> _Activity_:
Give a verbatim copy of the data, leaving the pictures out.
______
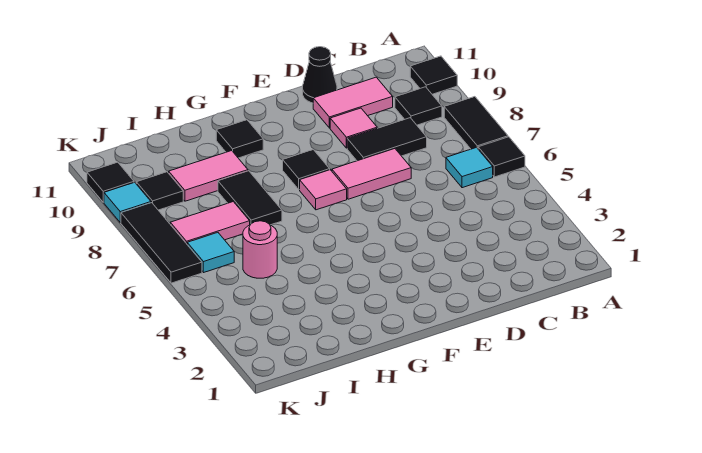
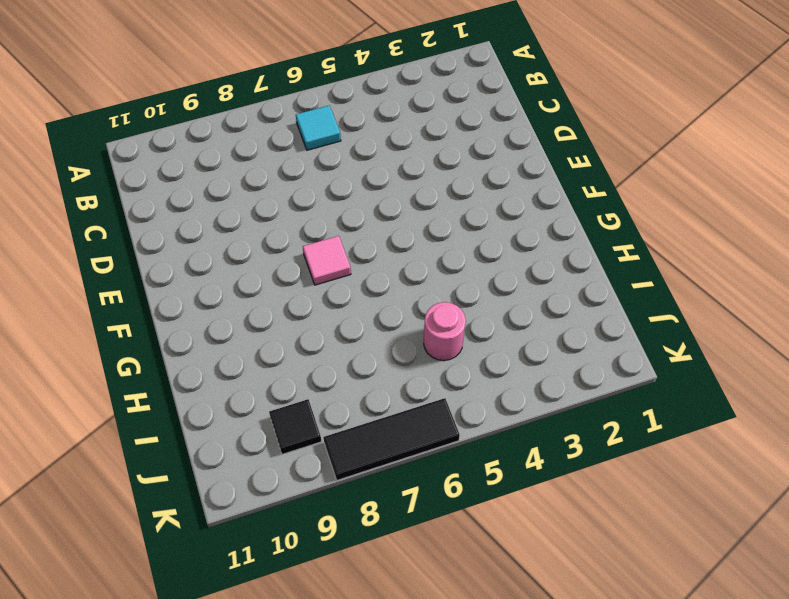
none -> black 1x1 tile [478,137,525,177]
none -> black 1x2 tile [444,97,508,149]
none -> black 1x1 tile [410,56,457,94]

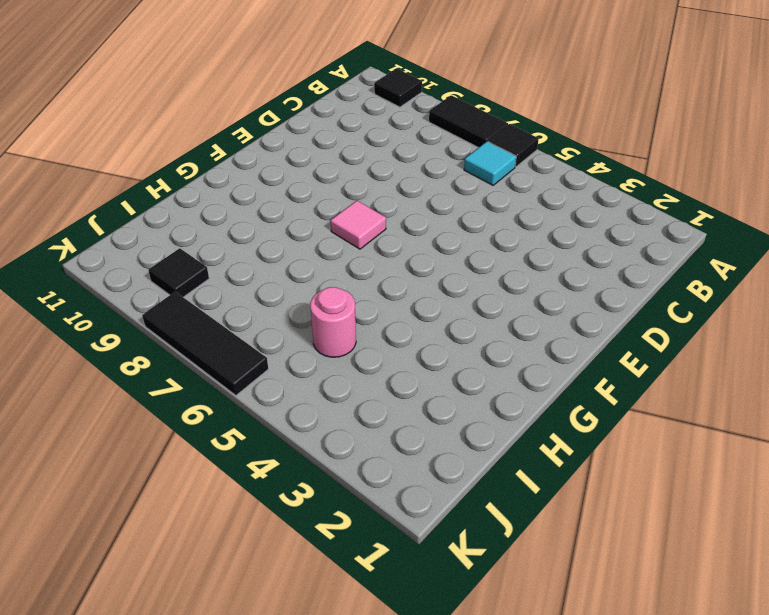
none -> black 1x1 tile [395,87,442,125]
none -> black 1x2 tile [347,118,427,161]
none -> pink 1x2 tile [313,77,393,128]

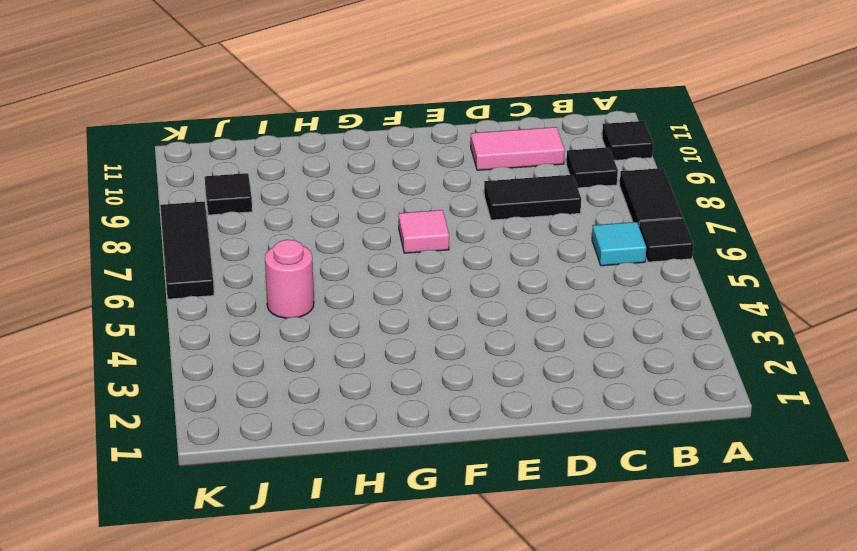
none -> pink 1x2 tile [332,149,411,199]
none -> pink 1x1 tile [330,108,377,148]
none -> black 1x1 cone [303,47,337,103]

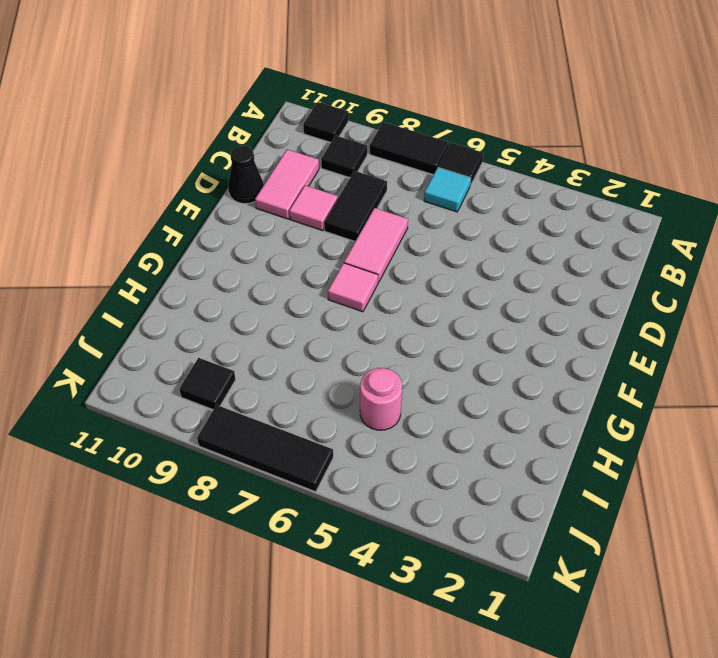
none -> black 1x1 tile [283,150,330,190]
none -> black 1x1 tile [216,120,263,158]
none -> black 1x2 tile [218,171,282,225]

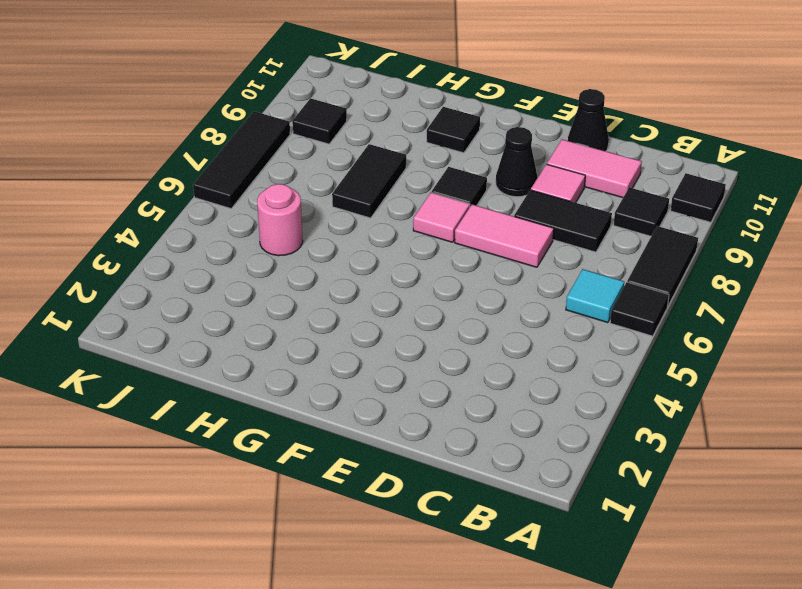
black 1x1 cone [496,127,538,197] -> none
none -> pink 1x2 tile [169,151,248,201]
none -> pink 1x2 tile [170,202,250,244]
none -> cyan 1x1 tile [187,233,234,273]

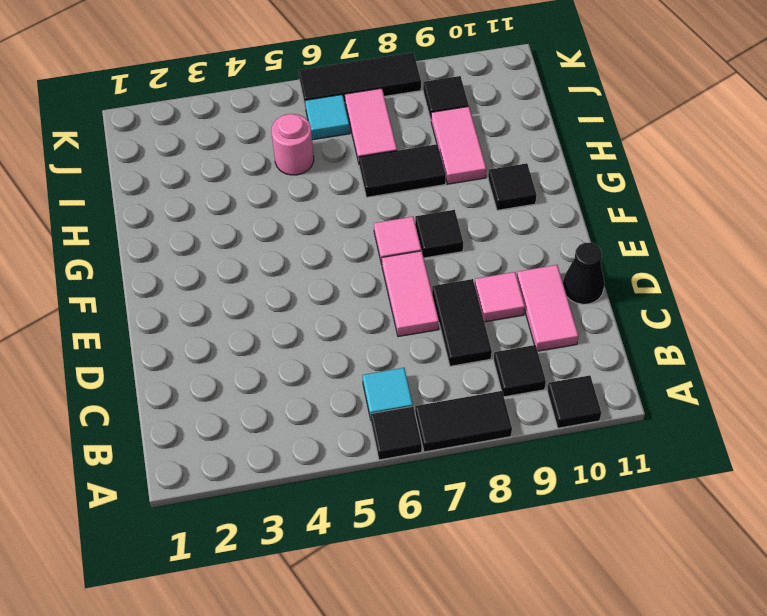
none -> cyan 1x1 tile [104,182,151,223]
none -> black 1x1 tile [87,162,134,202]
______
> _Your solution_:
none -> black 1x1 tile [478,137,525,177]
none -> black 1x2 tile [444,97,508,149]
none -> black 1x1 tile [410,56,457,94]

none -> black 1x1 tile [395,87,442,125]
none -> black 1x2 tile [347,118,427,161]
none -> pink 1x2 tile [313,77,393,128]

none -> pink 1x2 tile [332,149,411,199]
none -> pink 1x1 tile [330,108,377,148]
none -> black 1x1 cone [303,47,337,103]

none -> black 1x1 tile [283,150,330,190]
none -> black 1x1 tile [216,120,263,158]
none -> black 1x2 tile [218,171,282,225]

black 1x1 cone [496,127,538,197] -> none
none -> pink 1x2 tile [169,151,248,201]
none -> pink 1x2 tile [170,202,250,244]
none -> cyan 1x1 tile [187,233,234,273]

none -> cyan 1x1 tile [104,182,151,223]
none -> black 1x1 tile [87,162,134,202]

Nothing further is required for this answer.